Records supplied: Begin

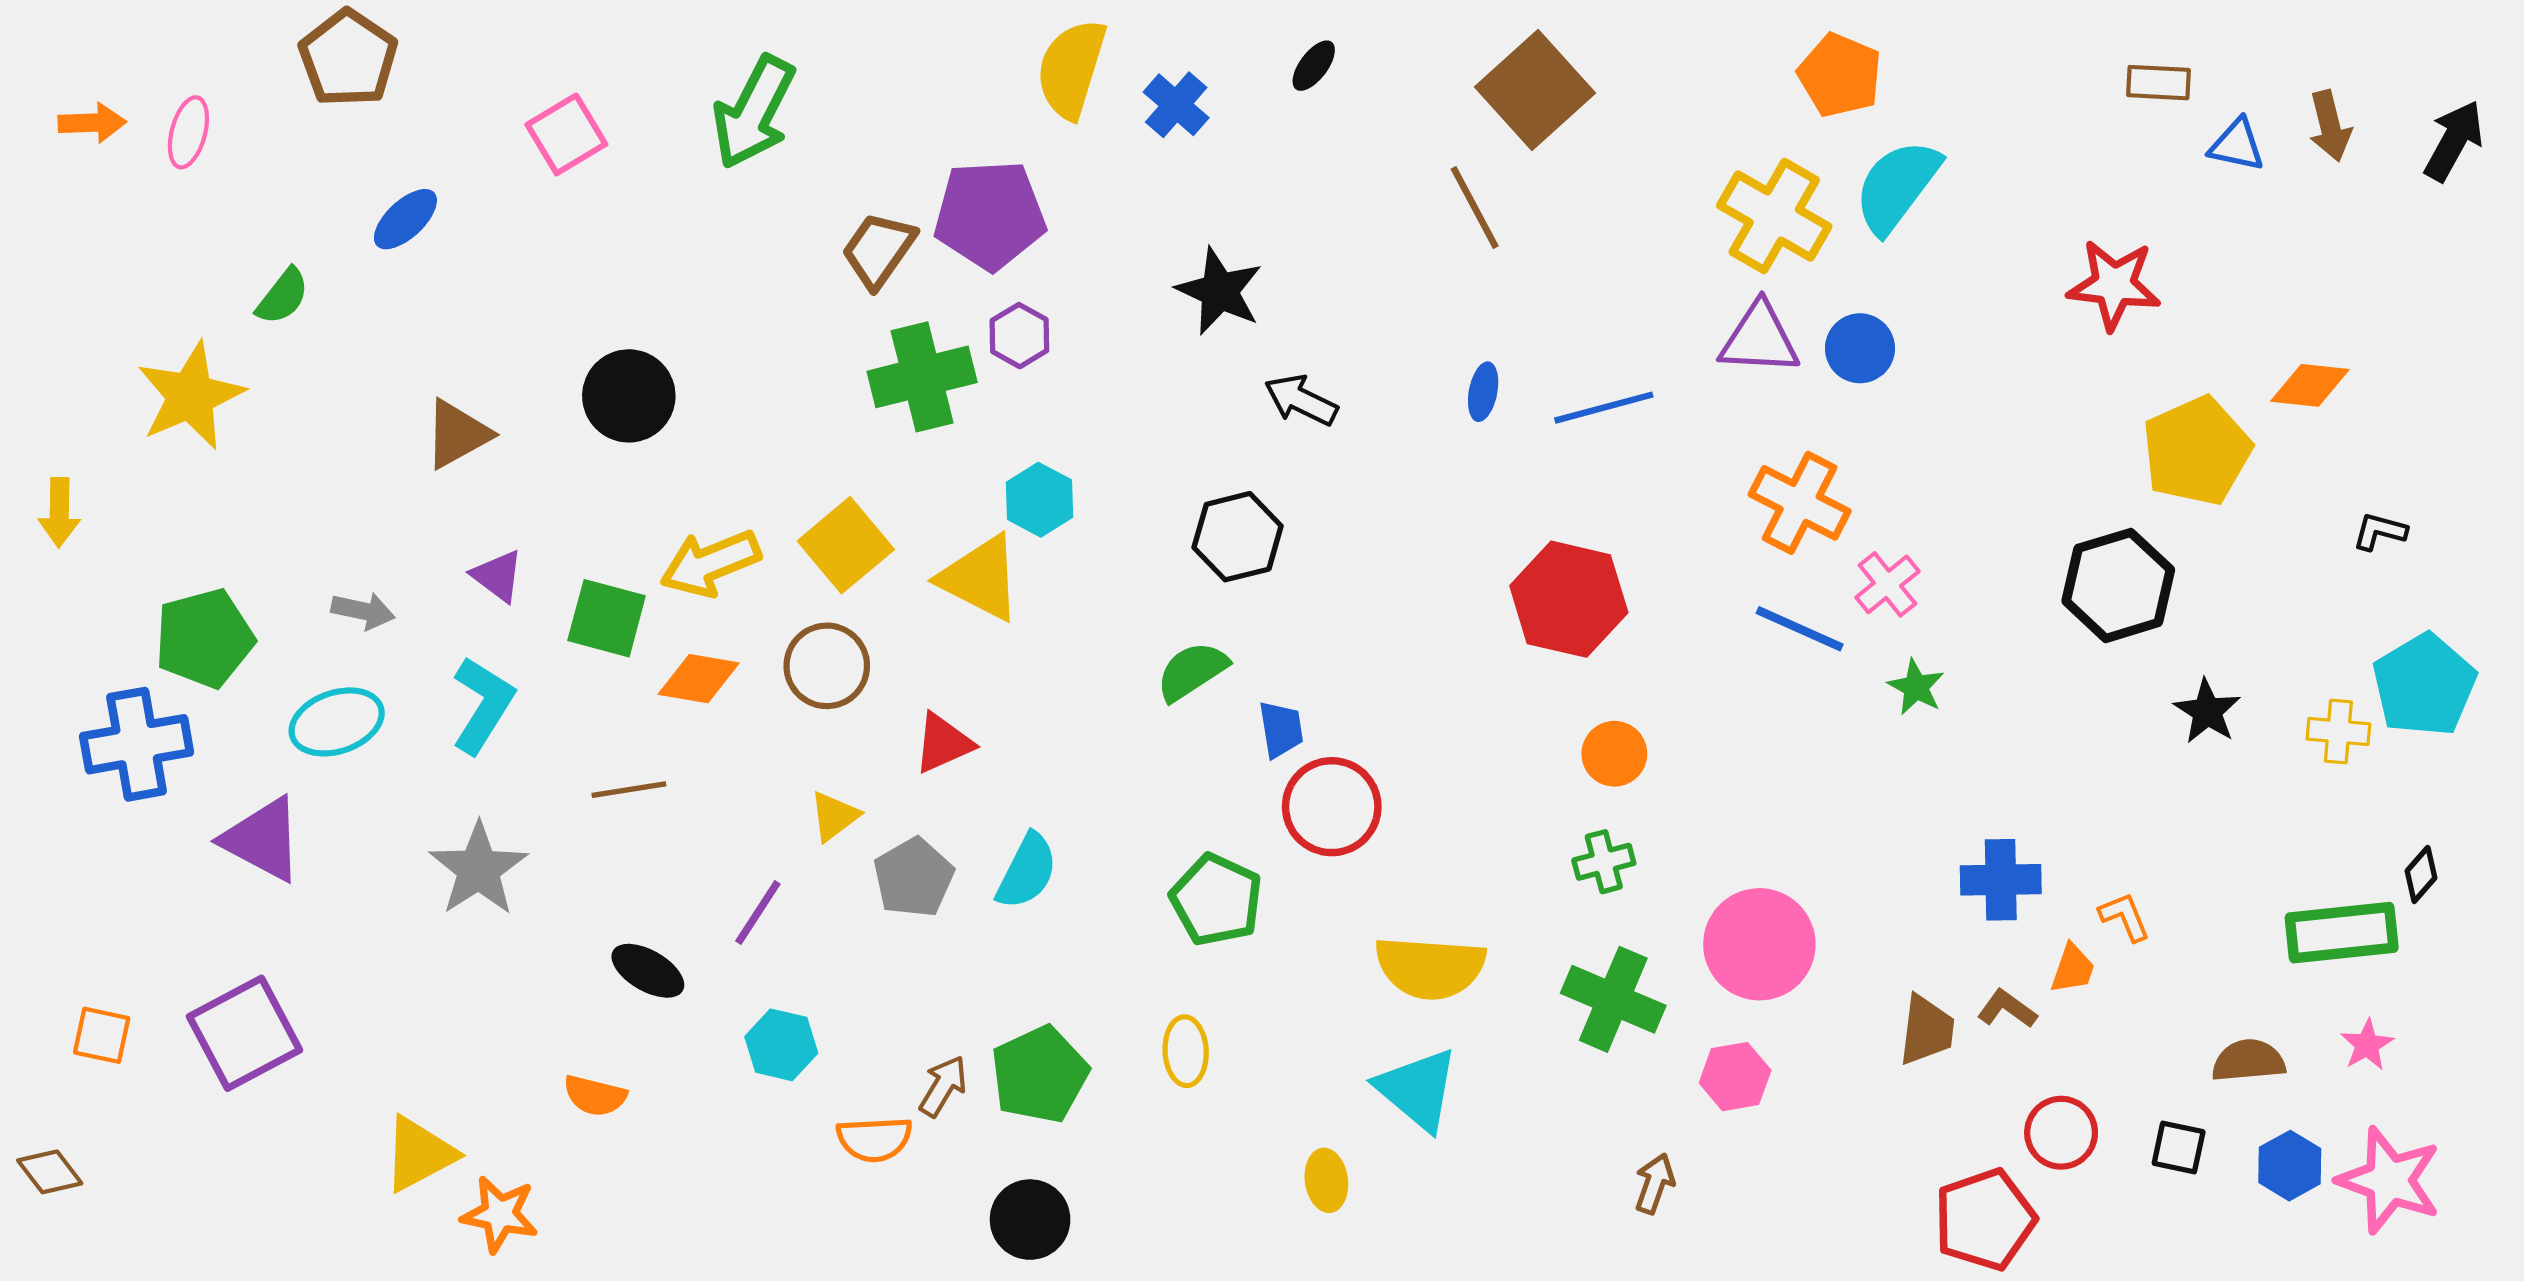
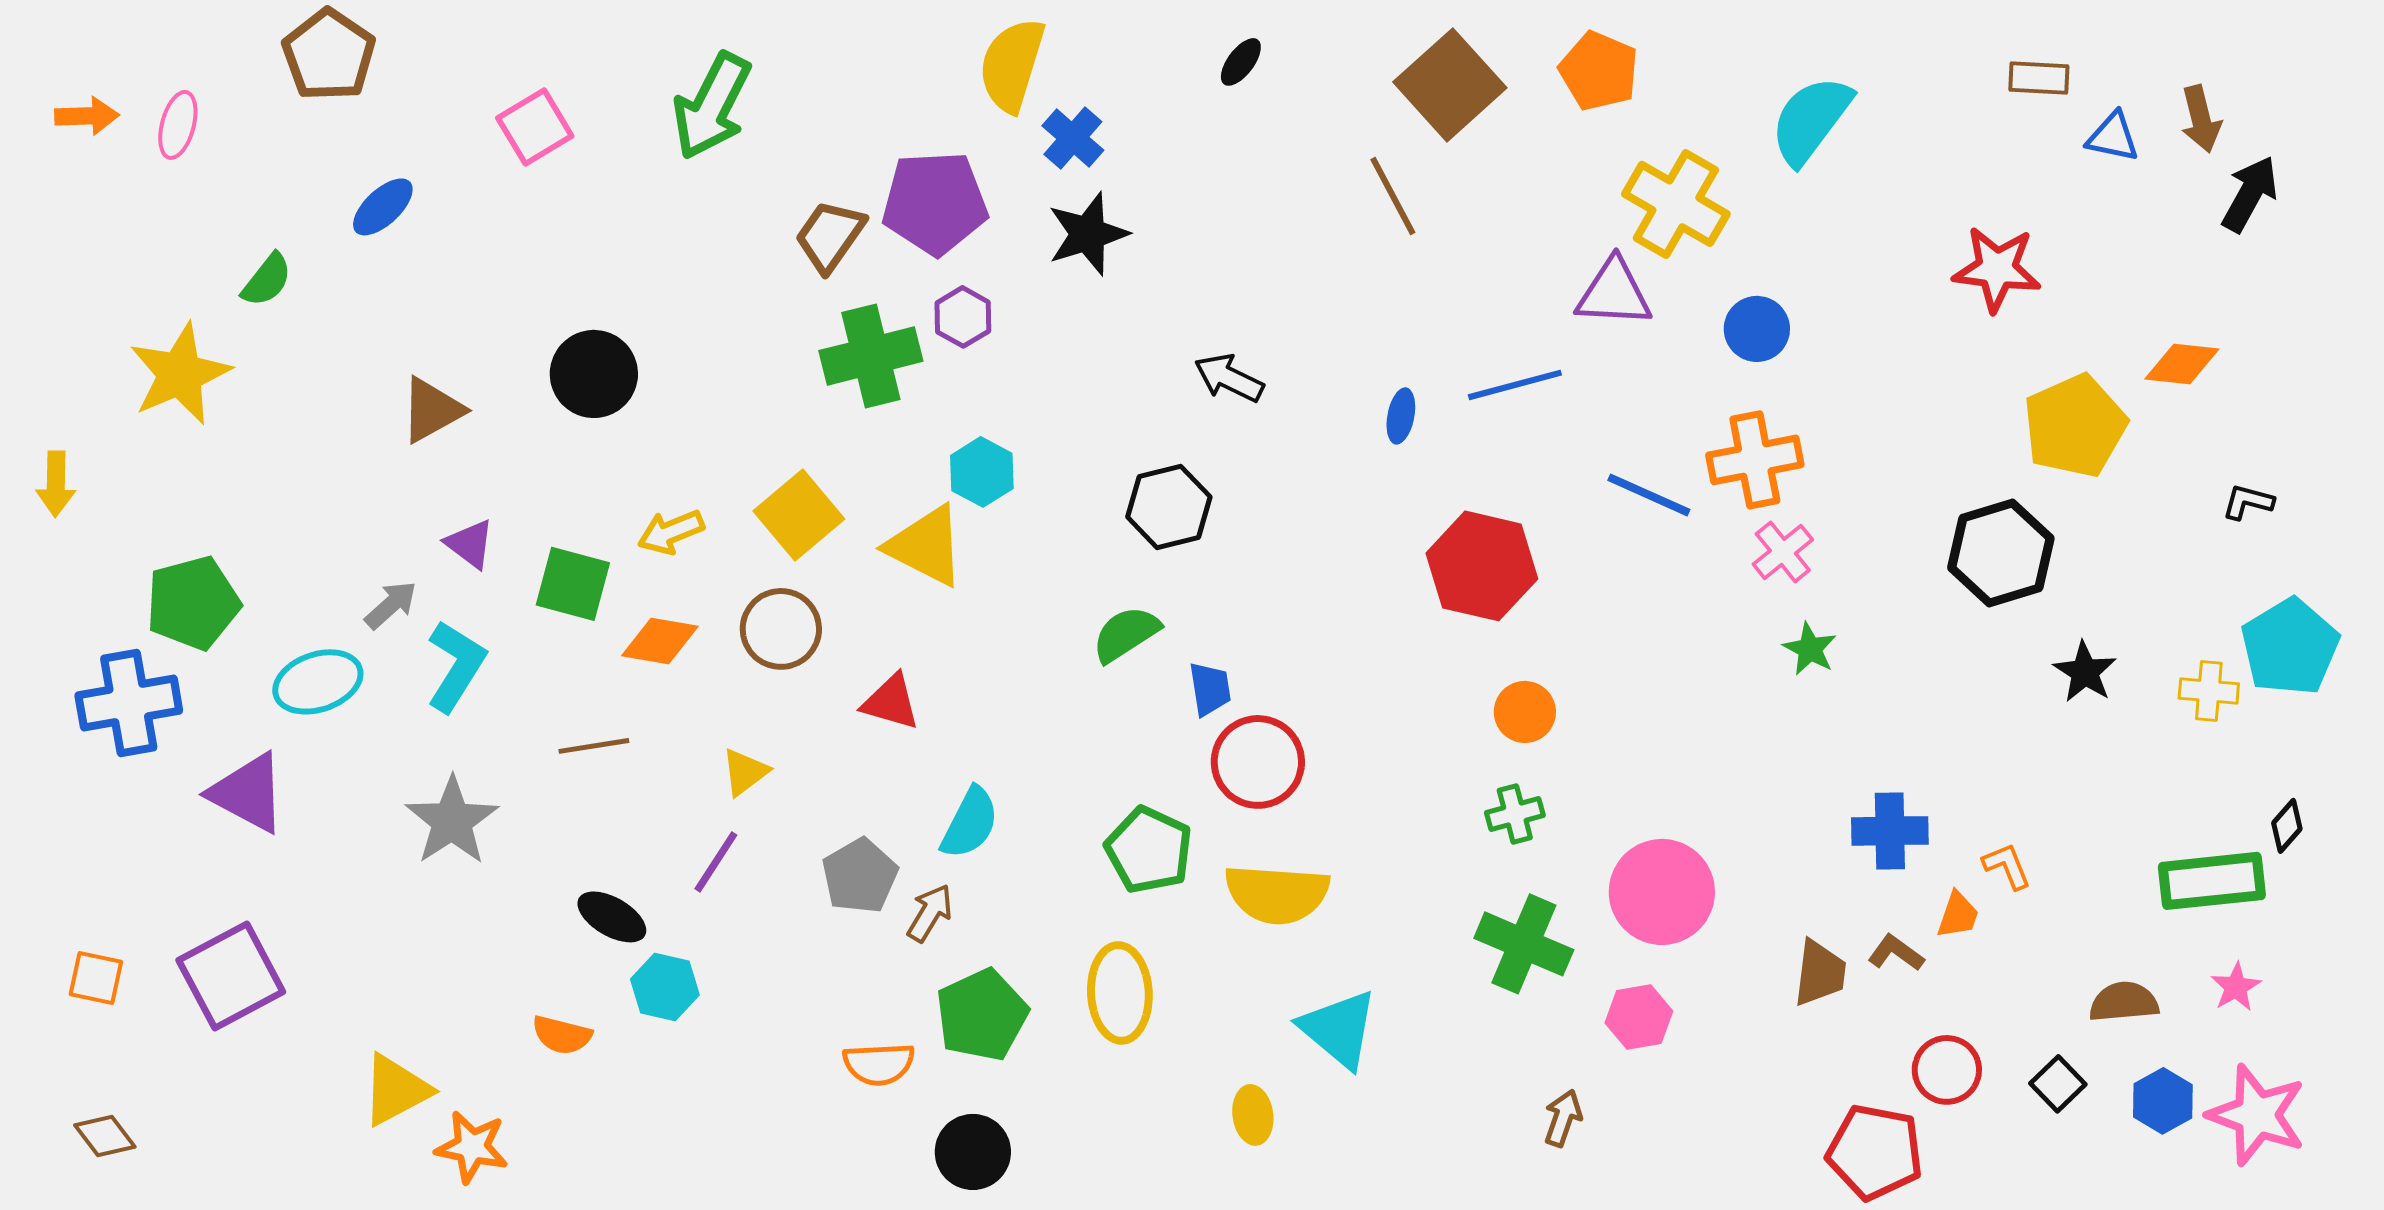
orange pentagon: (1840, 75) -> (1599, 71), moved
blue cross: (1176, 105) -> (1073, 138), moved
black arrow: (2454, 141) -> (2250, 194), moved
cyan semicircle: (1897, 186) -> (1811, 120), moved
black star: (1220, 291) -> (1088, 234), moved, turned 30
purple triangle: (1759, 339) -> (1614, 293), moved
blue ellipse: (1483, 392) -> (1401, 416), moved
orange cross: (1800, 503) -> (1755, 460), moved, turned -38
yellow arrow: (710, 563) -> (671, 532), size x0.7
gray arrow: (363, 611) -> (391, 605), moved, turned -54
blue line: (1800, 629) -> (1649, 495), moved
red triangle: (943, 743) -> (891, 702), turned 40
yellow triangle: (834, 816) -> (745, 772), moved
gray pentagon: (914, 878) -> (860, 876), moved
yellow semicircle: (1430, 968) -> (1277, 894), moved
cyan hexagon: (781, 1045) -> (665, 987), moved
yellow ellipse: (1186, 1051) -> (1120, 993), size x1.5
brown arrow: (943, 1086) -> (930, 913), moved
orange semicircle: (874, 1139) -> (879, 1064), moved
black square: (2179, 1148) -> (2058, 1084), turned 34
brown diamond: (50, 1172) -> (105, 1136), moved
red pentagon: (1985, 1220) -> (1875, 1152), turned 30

Records supplied: End

Your instructions: Print exactly what appears from the first line of the listing above down to the line containing "orange cross: (1800, 503)", inclusive, and leave out all pictures.

Response to the task:
orange pentagon: (1840, 75) -> (1599, 71), moved
blue cross: (1176, 105) -> (1073, 138), moved
black arrow: (2454, 141) -> (2250, 194), moved
cyan semicircle: (1897, 186) -> (1811, 120), moved
black star: (1220, 291) -> (1088, 234), moved, turned 30
purple triangle: (1759, 339) -> (1614, 293), moved
blue ellipse: (1483, 392) -> (1401, 416), moved
orange cross: (1800, 503) -> (1755, 460), moved, turned -38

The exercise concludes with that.